▸ EXERCISE: Below is a block of entries; repeat exactly the lines starting at the line that contains "camera: 25 degrees right, 10 degrees up" and ending at the line that contains "camera: 55 degrees right, 5 degrees up", both included.

(Data excerpts)
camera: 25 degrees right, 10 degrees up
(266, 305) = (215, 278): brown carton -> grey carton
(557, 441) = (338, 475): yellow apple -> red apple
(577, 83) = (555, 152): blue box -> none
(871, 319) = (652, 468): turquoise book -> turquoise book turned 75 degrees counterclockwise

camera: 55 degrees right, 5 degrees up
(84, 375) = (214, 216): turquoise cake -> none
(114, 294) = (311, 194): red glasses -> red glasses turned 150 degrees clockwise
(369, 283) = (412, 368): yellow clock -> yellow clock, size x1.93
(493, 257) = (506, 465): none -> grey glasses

* * *

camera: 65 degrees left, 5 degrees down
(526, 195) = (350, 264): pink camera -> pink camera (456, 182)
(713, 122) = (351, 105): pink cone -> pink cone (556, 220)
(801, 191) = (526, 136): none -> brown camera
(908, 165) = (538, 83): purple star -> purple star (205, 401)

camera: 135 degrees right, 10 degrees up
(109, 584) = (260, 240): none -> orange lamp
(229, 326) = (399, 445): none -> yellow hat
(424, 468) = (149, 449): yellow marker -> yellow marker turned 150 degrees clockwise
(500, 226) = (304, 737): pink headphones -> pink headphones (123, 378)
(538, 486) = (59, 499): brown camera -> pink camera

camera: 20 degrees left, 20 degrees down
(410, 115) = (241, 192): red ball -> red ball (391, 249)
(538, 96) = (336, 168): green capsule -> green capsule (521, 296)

▸ REPLY TO THE EXERCISE:
camera: 25 degrees right, 10 degrees up
(266, 305) = (215, 278): brown carton -> grey carton
(557, 441) = (338, 475): yellow apple -> red apple
(577, 83) = (555, 152): blue box -> none
(871, 319) = (652, 468): turquoise book -> turquoise book turned 75 degrees counterclockwise

camera: 55 degrees right, 5 degrees up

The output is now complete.